* Work order *
Word for word, set down every line of the entries below from the line with "R213: 330 (DRV, U205/Q9)" to the line with "D202: LED yellow", including both, and no other line.

(Change listing data)
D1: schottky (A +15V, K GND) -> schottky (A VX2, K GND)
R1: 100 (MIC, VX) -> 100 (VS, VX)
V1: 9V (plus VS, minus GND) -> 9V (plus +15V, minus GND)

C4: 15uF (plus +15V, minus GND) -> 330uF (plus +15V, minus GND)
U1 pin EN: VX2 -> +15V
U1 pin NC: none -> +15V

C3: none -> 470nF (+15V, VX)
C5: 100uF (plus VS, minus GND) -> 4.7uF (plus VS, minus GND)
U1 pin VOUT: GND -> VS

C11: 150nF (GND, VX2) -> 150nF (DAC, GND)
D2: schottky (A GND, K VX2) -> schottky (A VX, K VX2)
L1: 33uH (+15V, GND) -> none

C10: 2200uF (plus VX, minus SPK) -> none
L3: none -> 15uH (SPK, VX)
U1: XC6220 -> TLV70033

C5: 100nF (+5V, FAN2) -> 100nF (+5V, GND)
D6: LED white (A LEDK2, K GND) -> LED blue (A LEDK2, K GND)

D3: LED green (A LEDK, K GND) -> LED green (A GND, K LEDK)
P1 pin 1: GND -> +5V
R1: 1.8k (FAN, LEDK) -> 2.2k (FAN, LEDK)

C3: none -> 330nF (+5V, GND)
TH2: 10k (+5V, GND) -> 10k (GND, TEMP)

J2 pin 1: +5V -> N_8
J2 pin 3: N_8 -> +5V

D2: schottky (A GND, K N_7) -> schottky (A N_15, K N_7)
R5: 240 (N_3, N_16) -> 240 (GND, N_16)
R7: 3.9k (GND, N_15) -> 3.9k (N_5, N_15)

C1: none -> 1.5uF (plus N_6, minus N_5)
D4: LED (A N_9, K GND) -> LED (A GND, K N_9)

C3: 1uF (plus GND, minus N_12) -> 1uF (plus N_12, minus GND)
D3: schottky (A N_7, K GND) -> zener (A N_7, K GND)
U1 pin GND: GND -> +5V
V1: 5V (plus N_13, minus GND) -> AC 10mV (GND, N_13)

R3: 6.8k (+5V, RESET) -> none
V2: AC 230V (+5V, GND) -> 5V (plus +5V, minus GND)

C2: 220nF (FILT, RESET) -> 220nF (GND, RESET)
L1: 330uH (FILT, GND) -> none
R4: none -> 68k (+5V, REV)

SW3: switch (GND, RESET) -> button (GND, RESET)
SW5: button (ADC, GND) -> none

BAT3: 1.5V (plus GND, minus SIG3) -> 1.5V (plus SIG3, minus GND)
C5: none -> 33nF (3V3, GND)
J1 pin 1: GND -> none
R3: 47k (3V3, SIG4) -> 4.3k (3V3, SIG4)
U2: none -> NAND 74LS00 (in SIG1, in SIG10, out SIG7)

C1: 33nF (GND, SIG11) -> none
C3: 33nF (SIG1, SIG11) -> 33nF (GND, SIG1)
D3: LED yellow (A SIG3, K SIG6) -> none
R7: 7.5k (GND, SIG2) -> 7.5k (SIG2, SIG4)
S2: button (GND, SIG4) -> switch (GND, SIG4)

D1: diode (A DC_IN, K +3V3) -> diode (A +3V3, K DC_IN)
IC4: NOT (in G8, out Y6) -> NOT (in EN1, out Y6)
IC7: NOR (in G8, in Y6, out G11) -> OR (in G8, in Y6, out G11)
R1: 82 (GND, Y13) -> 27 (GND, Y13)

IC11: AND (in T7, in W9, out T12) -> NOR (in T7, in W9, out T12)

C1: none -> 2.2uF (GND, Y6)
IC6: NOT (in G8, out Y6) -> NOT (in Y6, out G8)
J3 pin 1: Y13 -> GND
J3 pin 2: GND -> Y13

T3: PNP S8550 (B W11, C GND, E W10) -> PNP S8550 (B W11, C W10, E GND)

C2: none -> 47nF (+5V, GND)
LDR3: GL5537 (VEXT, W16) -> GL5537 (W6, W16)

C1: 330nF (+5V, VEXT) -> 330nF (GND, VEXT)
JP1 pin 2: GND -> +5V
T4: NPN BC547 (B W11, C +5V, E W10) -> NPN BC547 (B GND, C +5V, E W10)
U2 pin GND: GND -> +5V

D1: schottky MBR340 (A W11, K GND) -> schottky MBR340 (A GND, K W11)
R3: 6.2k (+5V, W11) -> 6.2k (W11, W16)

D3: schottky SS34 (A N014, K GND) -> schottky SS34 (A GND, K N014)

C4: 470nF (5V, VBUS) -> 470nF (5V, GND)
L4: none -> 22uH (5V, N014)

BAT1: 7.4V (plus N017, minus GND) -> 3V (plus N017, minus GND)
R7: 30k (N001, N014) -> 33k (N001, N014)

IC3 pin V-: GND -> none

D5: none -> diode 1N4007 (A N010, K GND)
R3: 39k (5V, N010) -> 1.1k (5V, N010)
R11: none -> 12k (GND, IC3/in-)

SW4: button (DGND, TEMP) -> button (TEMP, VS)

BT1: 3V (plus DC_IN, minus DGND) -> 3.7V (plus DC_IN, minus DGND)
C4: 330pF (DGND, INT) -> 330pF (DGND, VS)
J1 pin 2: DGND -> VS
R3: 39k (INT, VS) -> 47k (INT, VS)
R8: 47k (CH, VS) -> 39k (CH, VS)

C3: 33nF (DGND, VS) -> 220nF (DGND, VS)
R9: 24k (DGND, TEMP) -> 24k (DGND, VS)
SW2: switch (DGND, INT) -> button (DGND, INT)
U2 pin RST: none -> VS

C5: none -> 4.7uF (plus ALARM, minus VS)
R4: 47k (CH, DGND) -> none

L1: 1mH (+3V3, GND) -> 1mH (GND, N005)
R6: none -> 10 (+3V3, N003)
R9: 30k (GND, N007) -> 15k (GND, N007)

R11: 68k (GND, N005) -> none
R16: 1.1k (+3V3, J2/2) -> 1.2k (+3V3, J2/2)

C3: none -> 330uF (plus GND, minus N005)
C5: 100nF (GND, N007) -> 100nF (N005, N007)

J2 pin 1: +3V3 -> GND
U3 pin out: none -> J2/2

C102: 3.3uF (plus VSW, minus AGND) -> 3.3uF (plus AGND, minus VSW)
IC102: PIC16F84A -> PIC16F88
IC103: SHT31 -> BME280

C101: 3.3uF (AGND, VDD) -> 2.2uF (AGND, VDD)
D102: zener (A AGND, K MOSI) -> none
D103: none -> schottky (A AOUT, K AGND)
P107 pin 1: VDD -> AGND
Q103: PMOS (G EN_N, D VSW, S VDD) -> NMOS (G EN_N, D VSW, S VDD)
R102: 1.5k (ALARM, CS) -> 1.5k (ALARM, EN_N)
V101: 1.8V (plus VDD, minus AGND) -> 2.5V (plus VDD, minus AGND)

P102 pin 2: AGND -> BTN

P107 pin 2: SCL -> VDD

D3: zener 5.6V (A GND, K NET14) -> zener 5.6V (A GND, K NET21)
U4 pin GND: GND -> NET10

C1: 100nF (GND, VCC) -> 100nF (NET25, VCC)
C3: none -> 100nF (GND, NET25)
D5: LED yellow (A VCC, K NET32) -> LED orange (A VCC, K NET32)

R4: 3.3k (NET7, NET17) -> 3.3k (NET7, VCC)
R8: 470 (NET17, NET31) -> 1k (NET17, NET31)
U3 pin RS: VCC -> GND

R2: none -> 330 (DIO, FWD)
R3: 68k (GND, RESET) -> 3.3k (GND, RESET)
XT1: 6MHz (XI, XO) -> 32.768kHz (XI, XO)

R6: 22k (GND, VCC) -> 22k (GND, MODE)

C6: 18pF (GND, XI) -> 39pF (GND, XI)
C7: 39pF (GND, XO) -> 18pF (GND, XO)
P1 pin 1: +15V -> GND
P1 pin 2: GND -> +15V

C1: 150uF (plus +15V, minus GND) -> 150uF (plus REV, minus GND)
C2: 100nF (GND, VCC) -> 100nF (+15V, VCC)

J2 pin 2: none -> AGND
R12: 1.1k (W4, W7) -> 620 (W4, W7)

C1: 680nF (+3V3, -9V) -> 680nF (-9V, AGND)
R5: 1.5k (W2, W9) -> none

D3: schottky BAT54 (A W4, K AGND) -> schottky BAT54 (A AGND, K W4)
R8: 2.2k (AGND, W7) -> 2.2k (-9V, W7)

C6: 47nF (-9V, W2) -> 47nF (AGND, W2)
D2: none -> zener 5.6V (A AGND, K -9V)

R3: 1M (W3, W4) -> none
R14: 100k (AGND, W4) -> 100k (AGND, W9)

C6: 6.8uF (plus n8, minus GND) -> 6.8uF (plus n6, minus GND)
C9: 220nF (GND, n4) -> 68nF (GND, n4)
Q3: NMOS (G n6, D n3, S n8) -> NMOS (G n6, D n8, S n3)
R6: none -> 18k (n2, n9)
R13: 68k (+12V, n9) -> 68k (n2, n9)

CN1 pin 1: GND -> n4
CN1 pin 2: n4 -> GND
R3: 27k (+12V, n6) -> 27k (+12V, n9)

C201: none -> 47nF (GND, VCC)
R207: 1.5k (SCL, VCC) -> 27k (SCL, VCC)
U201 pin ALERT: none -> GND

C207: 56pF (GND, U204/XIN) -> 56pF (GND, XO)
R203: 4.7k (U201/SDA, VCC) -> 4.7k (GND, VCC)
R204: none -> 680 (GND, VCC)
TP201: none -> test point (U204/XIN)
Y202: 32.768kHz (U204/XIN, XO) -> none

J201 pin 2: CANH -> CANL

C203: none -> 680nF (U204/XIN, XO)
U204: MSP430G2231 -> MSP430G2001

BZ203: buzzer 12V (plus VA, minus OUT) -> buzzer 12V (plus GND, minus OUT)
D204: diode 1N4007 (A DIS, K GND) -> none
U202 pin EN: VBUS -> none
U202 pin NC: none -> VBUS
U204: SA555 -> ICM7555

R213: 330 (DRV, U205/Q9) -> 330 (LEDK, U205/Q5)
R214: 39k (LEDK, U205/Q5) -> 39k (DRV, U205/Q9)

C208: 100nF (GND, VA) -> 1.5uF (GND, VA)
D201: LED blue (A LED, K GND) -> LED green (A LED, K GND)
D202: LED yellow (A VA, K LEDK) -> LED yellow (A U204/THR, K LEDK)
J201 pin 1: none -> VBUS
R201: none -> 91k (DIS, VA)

* Exercise result *
R213: 330 (DRV, U205/Q9) -> 330 (LEDK, U205/Q5)
R214: 39k (LEDK, U205/Q5) -> 39k (DRV, U205/Q9)

C208: 100nF (GND, VA) -> 1.5uF (GND, VA)
D201: LED blue (A LED, K GND) -> LED green (A LED, K GND)
D202: LED yellow (A VA, K LEDK) -> LED yellow (A U204/THR, K LEDK)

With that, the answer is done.